## Set exercise
Extract all of the lines below and reproduce each one without any change.

## Excerpt from a dataset
-----
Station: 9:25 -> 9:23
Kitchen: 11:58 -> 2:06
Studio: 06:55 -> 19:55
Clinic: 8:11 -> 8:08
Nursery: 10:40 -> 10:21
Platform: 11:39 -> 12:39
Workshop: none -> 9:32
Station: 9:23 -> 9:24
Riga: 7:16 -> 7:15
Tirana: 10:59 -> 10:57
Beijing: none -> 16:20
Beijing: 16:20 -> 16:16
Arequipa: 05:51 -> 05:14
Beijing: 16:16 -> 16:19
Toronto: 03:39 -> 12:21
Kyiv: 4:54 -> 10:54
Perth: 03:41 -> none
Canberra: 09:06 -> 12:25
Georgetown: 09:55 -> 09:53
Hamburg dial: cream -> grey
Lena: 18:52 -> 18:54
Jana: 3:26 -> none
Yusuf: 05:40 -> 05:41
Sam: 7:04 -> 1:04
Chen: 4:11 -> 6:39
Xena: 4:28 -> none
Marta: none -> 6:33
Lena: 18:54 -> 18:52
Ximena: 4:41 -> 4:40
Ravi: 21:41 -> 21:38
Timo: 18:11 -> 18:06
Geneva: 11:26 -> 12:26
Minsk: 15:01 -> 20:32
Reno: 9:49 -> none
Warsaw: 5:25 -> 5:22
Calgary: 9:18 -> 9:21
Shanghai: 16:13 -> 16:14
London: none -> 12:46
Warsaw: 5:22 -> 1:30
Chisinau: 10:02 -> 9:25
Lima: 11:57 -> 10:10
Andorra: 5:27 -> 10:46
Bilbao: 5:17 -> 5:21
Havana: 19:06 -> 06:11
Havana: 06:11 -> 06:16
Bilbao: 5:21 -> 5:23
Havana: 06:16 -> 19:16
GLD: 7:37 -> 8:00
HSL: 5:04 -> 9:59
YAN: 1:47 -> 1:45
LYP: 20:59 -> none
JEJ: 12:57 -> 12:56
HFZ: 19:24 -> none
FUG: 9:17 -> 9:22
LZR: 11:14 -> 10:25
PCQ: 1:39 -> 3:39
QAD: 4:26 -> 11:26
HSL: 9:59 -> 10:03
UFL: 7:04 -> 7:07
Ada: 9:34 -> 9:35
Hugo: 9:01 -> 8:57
-----
## Reply to the task
Station: 9:25 -> 9:23
Kitchen: 11:58 -> 2:06
Studio: 06:55 -> 19:55
Clinic: 8:11 -> 8:08
Nursery: 10:40 -> 10:21
Platform: 11:39 -> 12:39
Workshop: none -> 9:32
Station: 9:23 -> 9:24
Riga: 7:16 -> 7:15
Tirana: 10:59 -> 10:57
Beijing: none -> 16:20
Beijing: 16:20 -> 16:16
Arequipa: 05:51 -> 05:14
Beijing: 16:16 -> 16:19
Toronto: 03:39 -> 12:21
Kyiv: 4:54 -> 10:54
Perth: 03:41 -> none
Canberra: 09:06 -> 12:25
Georgetown: 09:55 -> 09:53
Hamburg dial: cream -> grey
Lena: 18:52 -> 18:54
Jana: 3:26 -> none
Yusuf: 05:40 -> 05:41
Sam: 7:04 -> 1:04
Chen: 4:11 -> 6:39
Xena: 4:28 -> none
Marta: none -> 6:33
Lena: 18:54 -> 18:52
Ximena: 4:41 -> 4:40
Ravi: 21:41 -> 21:38
Timo: 18:11 -> 18:06
Geneva: 11:26 -> 12:26
Minsk: 15:01 -> 20:32
Reno: 9:49 -> none
Warsaw: 5:25 -> 5:22
Calgary: 9:18 -> 9:21
Shanghai: 16:13 -> 16:14
London: none -> 12:46
Warsaw: 5:22 -> 1:30
Chisinau: 10:02 -> 9:25
Lima: 11:57 -> 10:10
Andorra: 5:27 -> 10:46
Bilbao: 5:17 -> 5:21
Havana: 19:06 -> 06:11
Havana: 06:11 -> 06:16
Bilbao: 5:21 -> 5:23
Havana: 06:16 -> 19:16
GLD: 7:37 -> 8:00
HSL: 5:04 -> 9:59
YAN: 1:47 -> 1:45
LYP: 20:59 -> none
JEJ: 12:57 -> 12:56
HFZ: 19:24 -> none
FUG: 9:17 -> 9:22
LZR: 11:14 -> 10:25
PCQ: 1:39 -> 3:39
QAD: 4:26 -> 11:26
HSL: 9:59 -> 10:03
UFL: 7:04 -> 7:07
Ada: 9:34 -> 9:35
Hugo: 9:01 -> 8:57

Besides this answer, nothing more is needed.